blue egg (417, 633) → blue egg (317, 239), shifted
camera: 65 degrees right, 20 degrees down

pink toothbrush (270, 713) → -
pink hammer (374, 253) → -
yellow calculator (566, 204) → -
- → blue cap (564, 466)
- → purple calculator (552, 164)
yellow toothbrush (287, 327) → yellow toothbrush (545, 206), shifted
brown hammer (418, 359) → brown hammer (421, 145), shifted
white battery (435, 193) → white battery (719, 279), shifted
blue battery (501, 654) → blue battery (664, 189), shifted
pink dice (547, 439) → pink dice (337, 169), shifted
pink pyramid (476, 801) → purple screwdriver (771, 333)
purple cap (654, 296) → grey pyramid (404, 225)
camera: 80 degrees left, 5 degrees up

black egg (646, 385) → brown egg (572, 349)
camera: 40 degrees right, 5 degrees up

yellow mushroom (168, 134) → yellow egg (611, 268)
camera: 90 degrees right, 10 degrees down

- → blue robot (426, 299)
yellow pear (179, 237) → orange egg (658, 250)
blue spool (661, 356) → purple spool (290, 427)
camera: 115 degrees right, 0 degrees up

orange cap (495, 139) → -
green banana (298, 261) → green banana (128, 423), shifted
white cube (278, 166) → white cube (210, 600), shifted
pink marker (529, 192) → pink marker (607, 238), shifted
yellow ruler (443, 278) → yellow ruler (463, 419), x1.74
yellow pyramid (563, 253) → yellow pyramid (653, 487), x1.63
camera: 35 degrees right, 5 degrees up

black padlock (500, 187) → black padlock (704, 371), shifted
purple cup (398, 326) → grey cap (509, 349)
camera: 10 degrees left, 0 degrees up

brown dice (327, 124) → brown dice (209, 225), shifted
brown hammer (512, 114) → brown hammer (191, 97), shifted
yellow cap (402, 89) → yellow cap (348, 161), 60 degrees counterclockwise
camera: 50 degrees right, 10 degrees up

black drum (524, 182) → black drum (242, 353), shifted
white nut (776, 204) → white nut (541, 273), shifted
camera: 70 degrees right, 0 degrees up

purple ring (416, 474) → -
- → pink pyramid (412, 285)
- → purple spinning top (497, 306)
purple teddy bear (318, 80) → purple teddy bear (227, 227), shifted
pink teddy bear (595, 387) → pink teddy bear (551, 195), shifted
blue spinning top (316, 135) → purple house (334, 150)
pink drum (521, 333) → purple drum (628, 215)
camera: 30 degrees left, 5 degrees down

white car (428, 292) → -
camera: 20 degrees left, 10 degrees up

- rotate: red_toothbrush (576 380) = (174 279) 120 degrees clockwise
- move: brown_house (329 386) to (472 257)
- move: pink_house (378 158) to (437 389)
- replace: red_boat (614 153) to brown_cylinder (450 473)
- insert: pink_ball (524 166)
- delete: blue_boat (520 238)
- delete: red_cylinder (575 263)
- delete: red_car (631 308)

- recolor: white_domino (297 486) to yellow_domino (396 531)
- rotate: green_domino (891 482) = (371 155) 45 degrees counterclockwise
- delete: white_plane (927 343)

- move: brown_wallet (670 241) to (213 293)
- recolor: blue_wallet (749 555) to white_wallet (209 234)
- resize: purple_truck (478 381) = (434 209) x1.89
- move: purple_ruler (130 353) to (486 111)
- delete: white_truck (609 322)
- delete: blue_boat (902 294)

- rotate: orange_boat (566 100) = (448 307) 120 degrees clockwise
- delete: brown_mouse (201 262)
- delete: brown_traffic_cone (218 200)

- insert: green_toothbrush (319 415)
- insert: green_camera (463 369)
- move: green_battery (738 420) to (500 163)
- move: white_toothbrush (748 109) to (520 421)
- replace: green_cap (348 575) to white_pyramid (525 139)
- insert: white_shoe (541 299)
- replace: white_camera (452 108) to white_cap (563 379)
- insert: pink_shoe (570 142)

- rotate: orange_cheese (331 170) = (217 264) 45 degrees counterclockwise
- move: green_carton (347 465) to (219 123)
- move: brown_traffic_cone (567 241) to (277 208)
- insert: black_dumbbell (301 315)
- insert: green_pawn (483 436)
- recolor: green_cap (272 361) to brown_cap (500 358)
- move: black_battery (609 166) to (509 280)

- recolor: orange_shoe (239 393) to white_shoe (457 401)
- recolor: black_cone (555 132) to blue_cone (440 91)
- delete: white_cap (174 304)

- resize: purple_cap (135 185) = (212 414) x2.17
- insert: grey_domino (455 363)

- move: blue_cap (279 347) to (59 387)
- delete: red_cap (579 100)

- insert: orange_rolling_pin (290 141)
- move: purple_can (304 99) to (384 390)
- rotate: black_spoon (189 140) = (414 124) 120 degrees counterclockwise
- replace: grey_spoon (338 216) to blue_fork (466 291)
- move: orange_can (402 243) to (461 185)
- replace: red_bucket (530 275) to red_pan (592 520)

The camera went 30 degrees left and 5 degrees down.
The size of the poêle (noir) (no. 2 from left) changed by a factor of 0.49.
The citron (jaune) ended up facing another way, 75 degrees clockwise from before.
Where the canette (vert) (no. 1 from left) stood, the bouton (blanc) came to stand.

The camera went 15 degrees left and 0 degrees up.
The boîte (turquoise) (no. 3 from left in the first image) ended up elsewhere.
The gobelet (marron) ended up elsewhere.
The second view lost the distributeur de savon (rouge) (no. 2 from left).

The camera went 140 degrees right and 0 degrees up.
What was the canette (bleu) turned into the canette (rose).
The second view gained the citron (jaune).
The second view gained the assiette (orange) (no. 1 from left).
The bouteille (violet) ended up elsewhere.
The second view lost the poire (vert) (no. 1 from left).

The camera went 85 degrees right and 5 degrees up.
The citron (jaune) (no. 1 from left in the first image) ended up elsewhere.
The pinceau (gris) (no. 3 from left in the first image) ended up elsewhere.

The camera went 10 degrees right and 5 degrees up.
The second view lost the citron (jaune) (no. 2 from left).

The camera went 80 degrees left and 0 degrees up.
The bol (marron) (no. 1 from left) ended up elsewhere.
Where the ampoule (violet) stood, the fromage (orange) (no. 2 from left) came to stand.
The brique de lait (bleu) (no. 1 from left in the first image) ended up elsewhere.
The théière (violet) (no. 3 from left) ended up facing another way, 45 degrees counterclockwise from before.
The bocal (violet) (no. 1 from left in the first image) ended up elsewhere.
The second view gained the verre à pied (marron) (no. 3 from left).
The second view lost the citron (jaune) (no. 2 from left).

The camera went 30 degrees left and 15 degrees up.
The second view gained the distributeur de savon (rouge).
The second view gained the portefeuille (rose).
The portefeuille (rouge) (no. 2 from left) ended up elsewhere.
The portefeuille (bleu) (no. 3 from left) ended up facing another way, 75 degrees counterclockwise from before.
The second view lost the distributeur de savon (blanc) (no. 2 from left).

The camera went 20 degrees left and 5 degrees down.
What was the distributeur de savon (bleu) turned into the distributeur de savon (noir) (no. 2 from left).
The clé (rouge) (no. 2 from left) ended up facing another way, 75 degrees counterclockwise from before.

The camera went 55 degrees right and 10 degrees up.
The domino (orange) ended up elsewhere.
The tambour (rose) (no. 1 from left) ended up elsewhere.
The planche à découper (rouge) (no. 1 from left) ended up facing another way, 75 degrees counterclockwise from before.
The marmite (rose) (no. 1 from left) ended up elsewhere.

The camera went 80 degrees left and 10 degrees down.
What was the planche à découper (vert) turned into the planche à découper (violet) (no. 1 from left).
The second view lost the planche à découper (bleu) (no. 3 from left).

:::::

• _Task objective_: The response should hold exactly the lines starting at the line with "camera: 70 degrees right, 0 degrees up" and ending at the line with "- delete: red_car (631 308)", and no other line of the material above.

• _Exercise answer_:
camera: 70 degrees right, 0 degrees up

purple ring (416, 474) → -
- → pink pyramid (412, 285)
- → purple spinning top (497, 306)
purple teddy bear (318, 80) → purple teddy bear (227, 227), shifted
pink teddy bear (595, 387) → pink teddy bear (551, 195), shifted
blue spinning top (316, 135) → purple house (334, 150)
pink drum (521, 333) → purple drum (628, 215)
camera: 30 degrees left, 5 degrees down

white car (428, 292) → -
camera: 20 degrees left, 10 degrees up

- rotate: red_toothbrush (576 380) = (174 279) 120 degrees clockwise
- move: brown_house (329 386) to (472 257)
- move: pink_house (378 158) to (437 389)
- replace: red_boat (614 153) to brown_cylinder (450 473)
- insert: pink_ball (524 166)
- delete: blue_boat (520 238)
- delete: red_cylinder (575 263)
- delete: red_car (631 308)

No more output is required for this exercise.